> **Data under study**
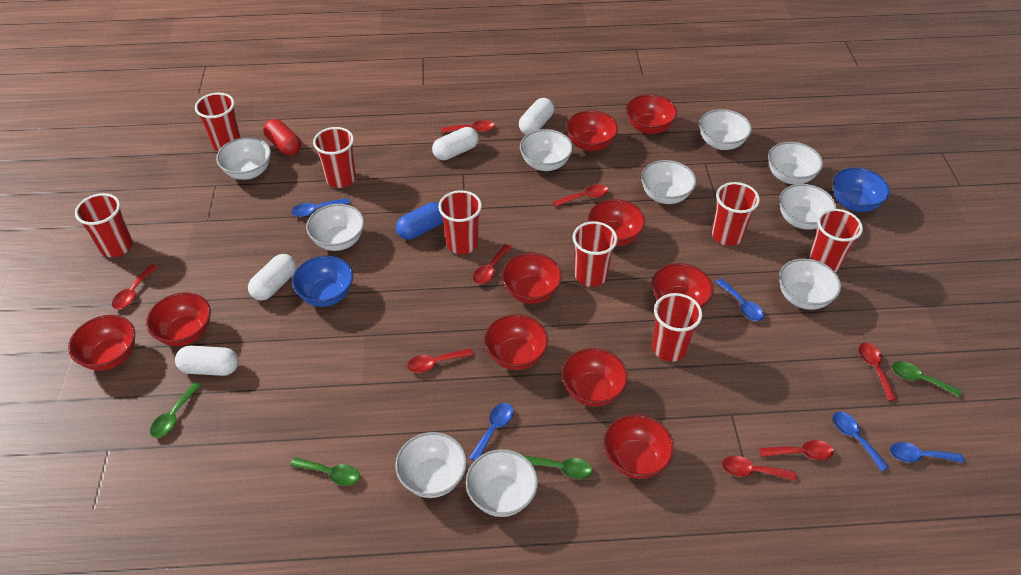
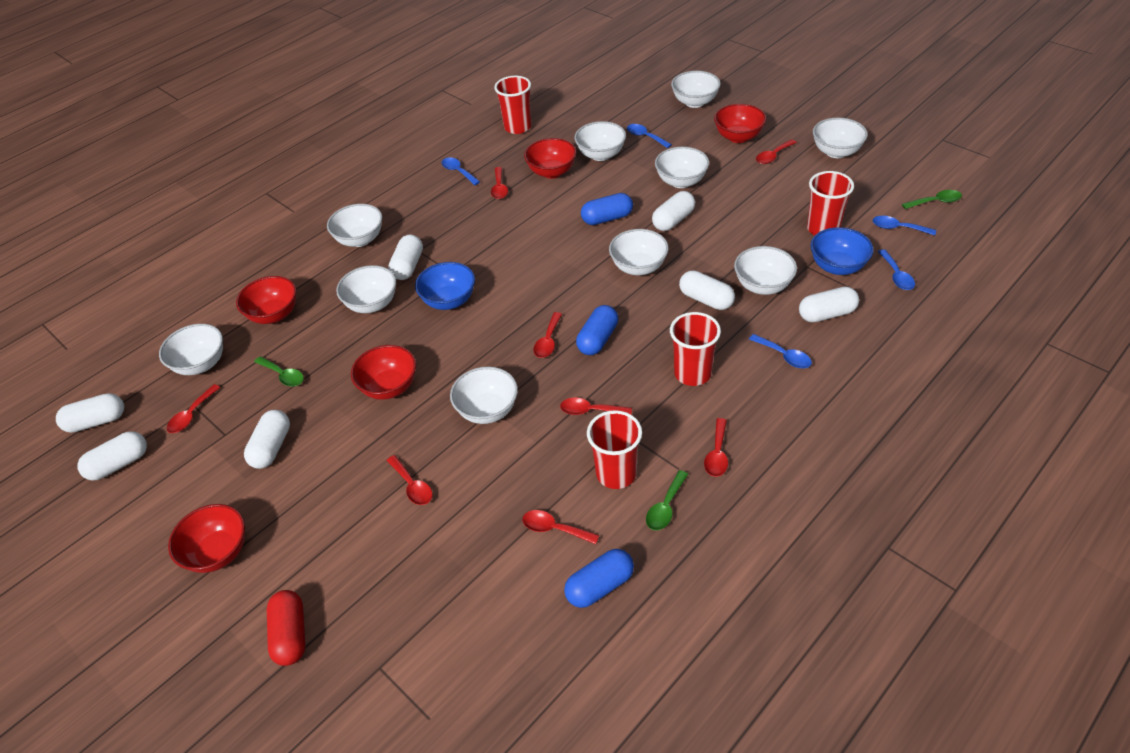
blue capsule: 1 -> 3
green spoon: 4 -> 3
red bowl: 10 -> 5
red cup: 8 -> 4
white capsule: 4 -> 7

> **Task**
Except for the pictures, return every line of the material exactly.

> **Solution**
blue capsule: 1 -> 3
green spoon: 4 -> 3
red bowl: 10 -> 5
red cup: 8 -> 4
white capsule: 4 -> 7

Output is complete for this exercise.